*Assigned task*. Below are records; copy every line in them that holds the word "trophy".

START Data to examine

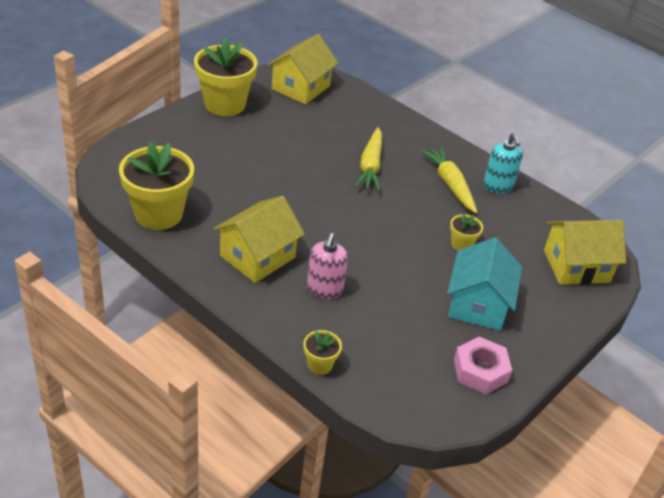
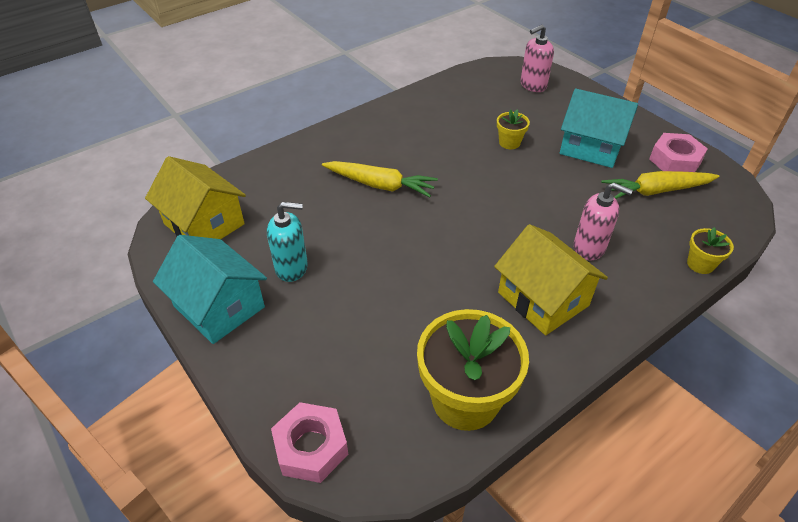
camera: 75 degrees left, 5 degrees up
yellow flower pot [194,38,258,116] -> turquoise house [153,235,267,344]
yellow carrot [420,146,477,213] -> yellow carrot moved to [601,171,719,199]
turquoise soap dispenser [483,133,523,194] -> turquoise soap dispenser moved to [267,202,308,282]
yellow house [544,220,626,285] -> pink soap dispenser [521,25,554,92]
none -> pink nut [271,402,348,483]

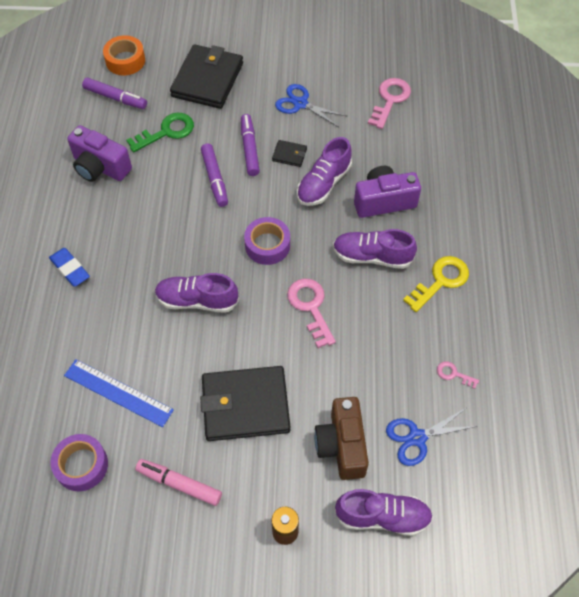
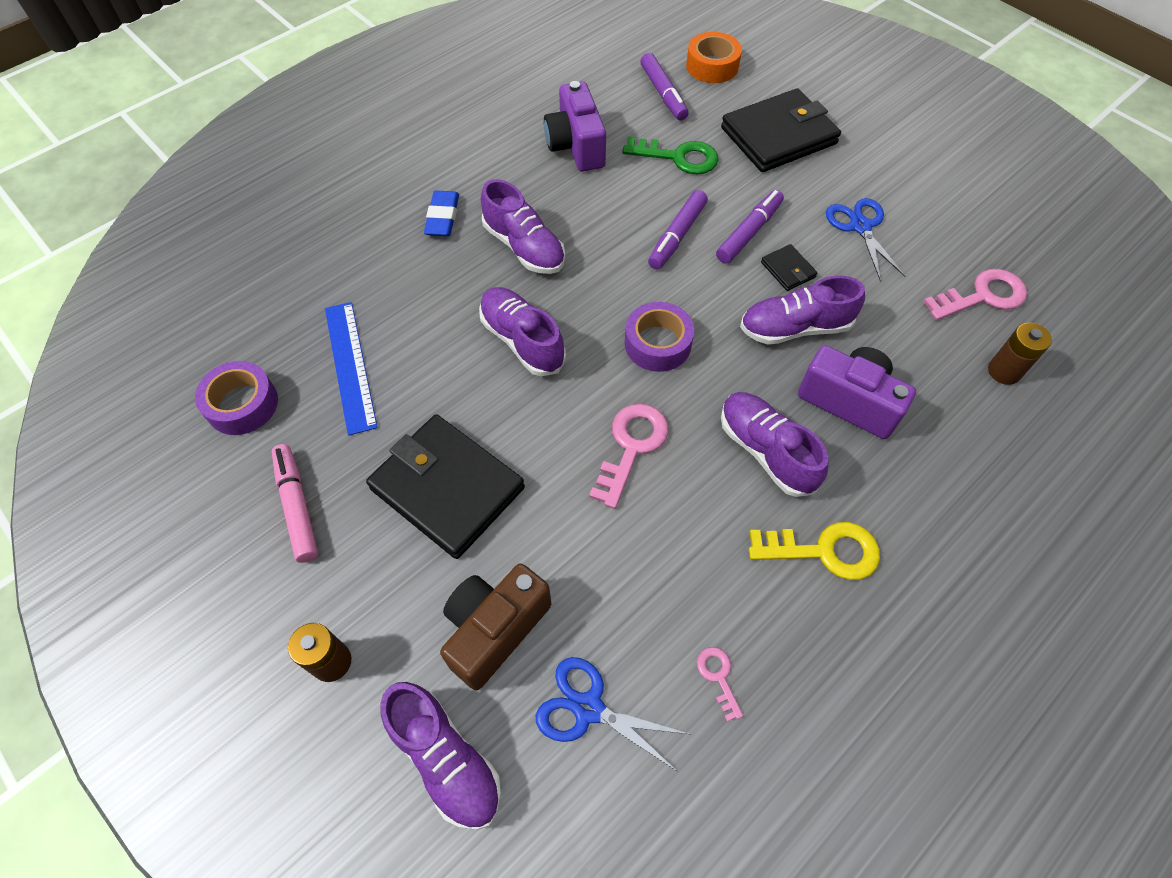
camera: 45 degrees right, 0 degrees up
none -> purple shoe [481,179,565,274]
none -> brown battery [988,323,1052,385]

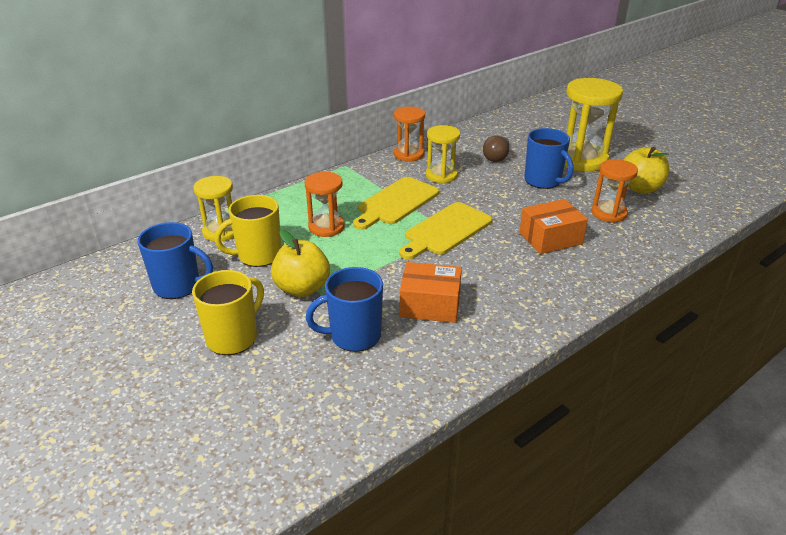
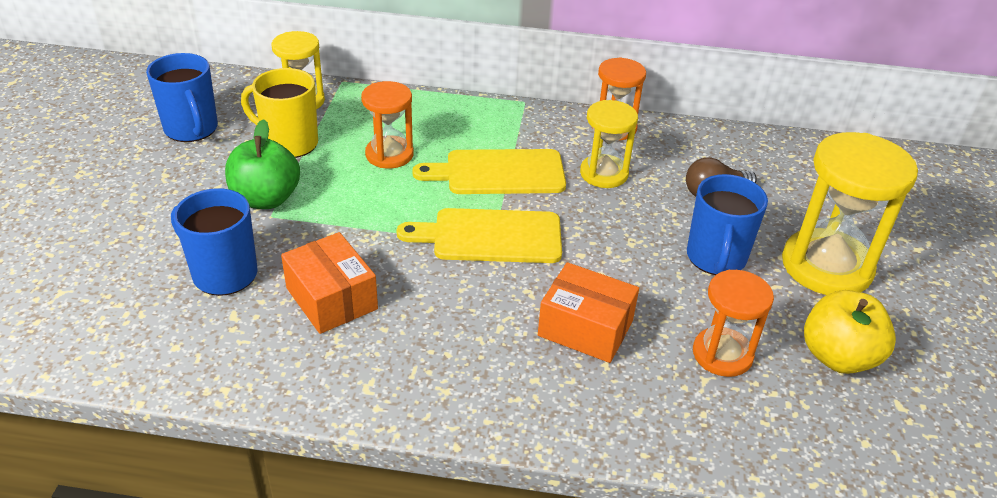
camera: 45 degrees right, 5 degrees up
yellow mug [192,270,264,355] -> none
yellow apple [271,230,330,297] -> green apple [225,119,300,209]

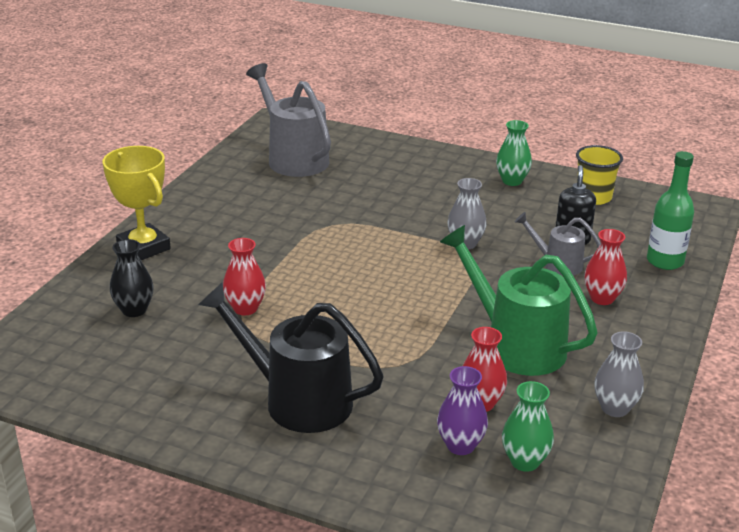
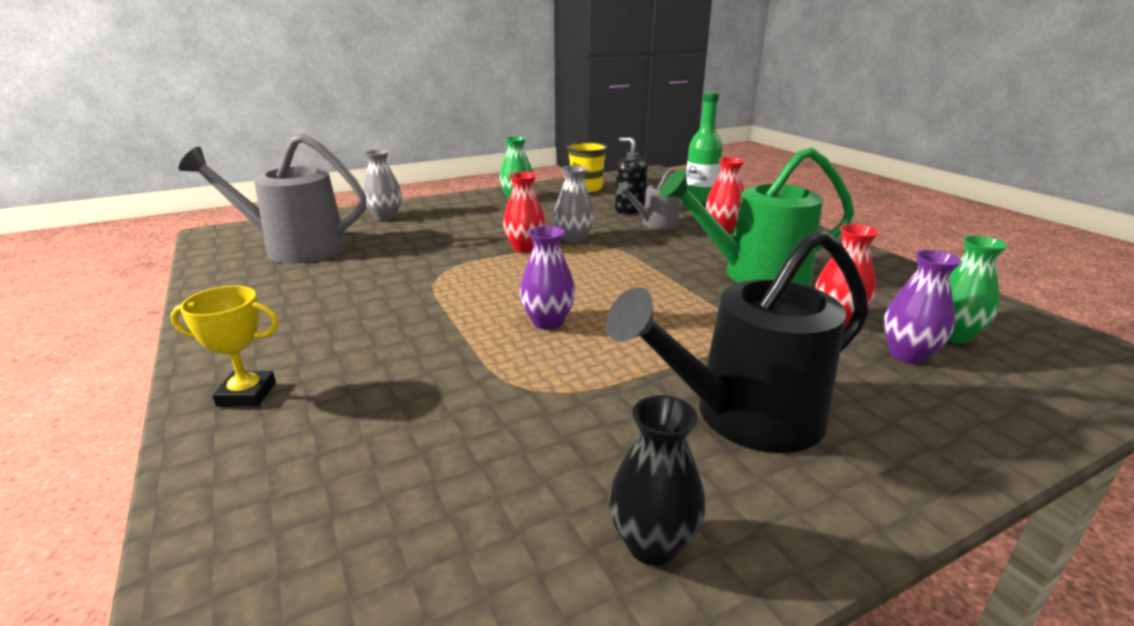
camera: 50 degrees left, 5 degrees down
yellow trophy [102,146,171,260] -> yellow trophy [171,286,279,407], size x0.63
black vase [110,239,154,317] -> black vase moved to [609,395,705,566]
red vase [223,238,266,315] -> red vase moved to [503,172,546,253]
grey vase [594,331,644,417] -> grey vase moved to [363,150,402,221]
none -> purple vase [520,226,575,330]

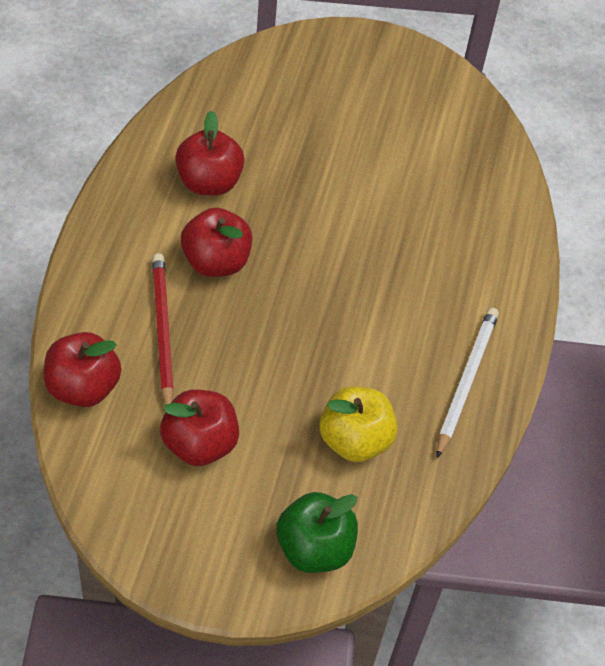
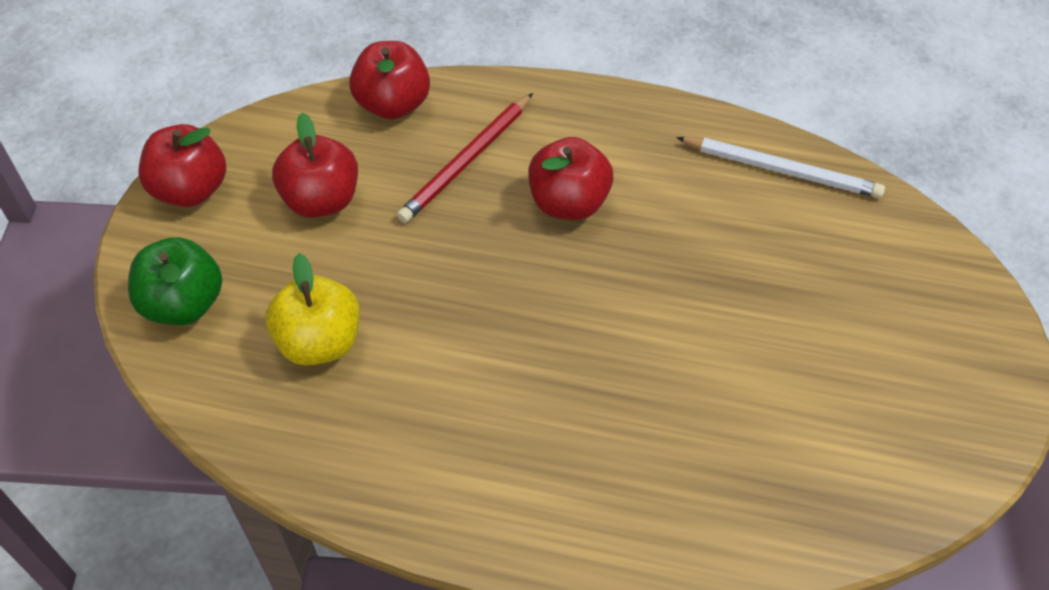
camera: 95 degrees right, 0 degrees up
red pencil [152,253,174,405] -> red pencil turned 135 degrees clockwise [397,93,533,223]
red apple [175,111,245,196] -> red apple moved to [139,124,226,207]
white pencil [437,308,499,458] -> white pencil moved to [676,137,885,198]

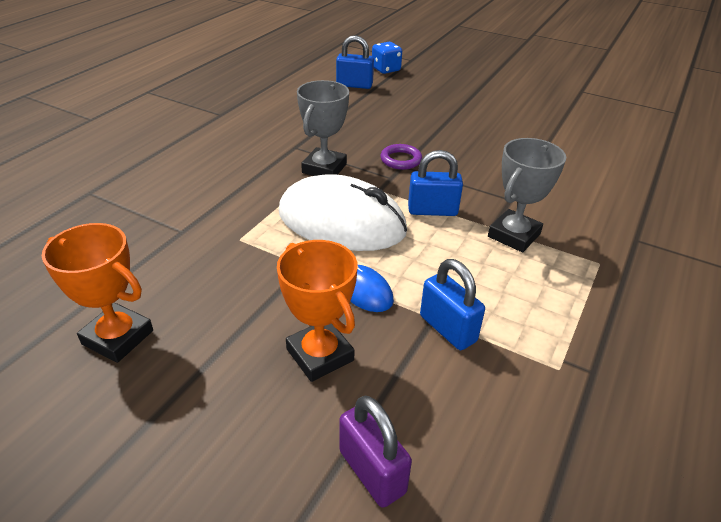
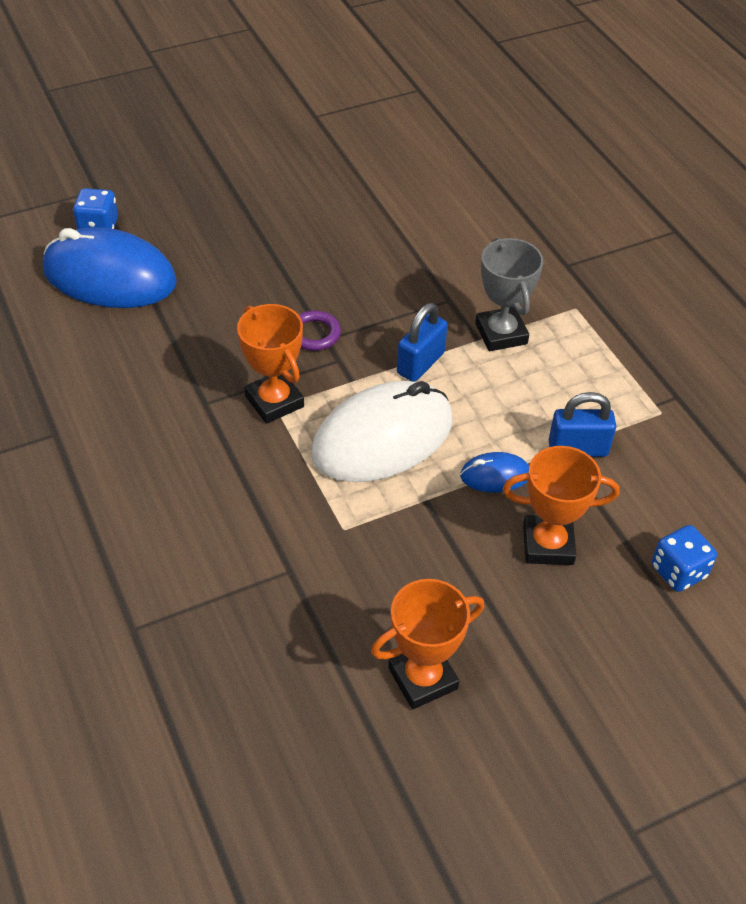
camera: 55 degrees left, 10 degrees up
grey trophy [297,80,349,176] -> orange trophy [237,304,304,424]
blue padlock [336,35,374,89] -> blue mouse [43,227,177,308]
purple padlock [339,396,412,508] -> blue dice [652,525,717,592]

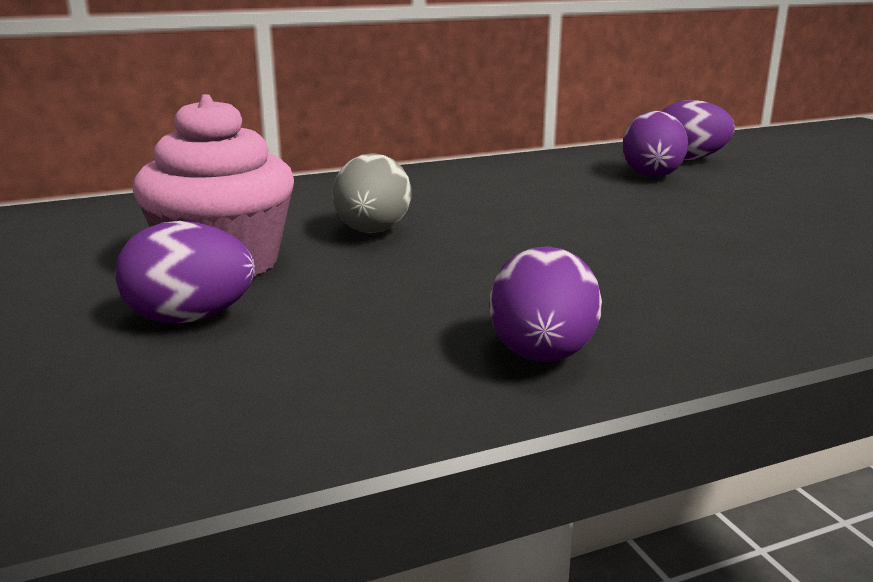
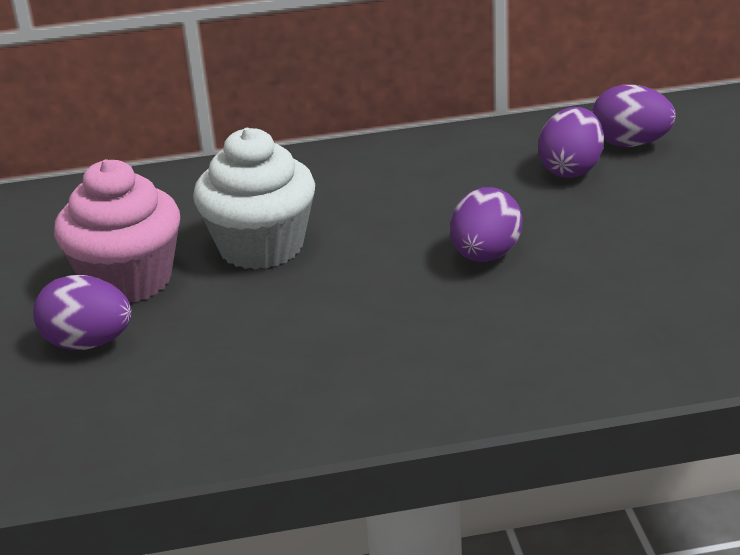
camera: 15 degrees right, 10 degrees up
grey egg [333,153,411,233] -> white cupcake [193,128,315,270]
purple egg [489,246,602,362] -> purple egg moved to [450,187,523,262]

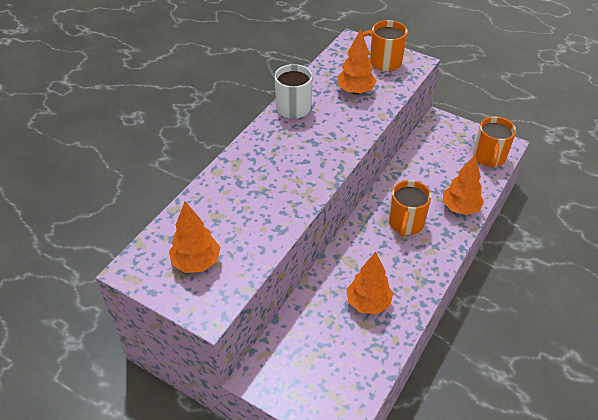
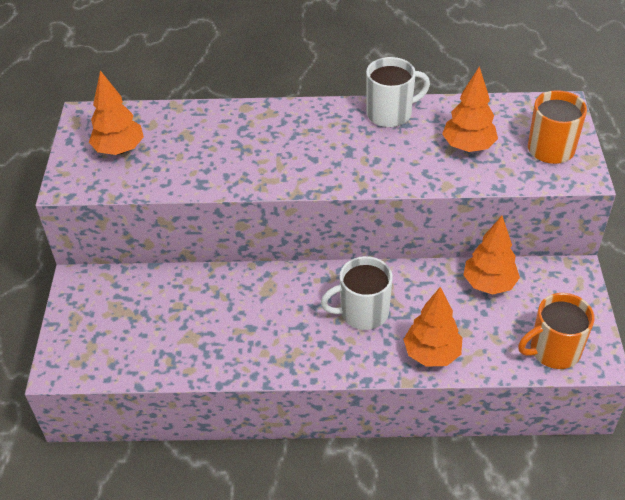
camera: 60 degrees right, 0 degrees up
orange tree [347,252,393,314] -> orange tree moved to [463,216,520,294]
orange mug [389,180,432,237] -> white mug [321,256,393,330]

END Data to examine

*Worked solution*.
yellow trophy [102,146,171,260] -> yellow trophy [171,286,279,407], size x0.63
grey trophy [297,80,349,176] -> orange trophy [237,304,304,424]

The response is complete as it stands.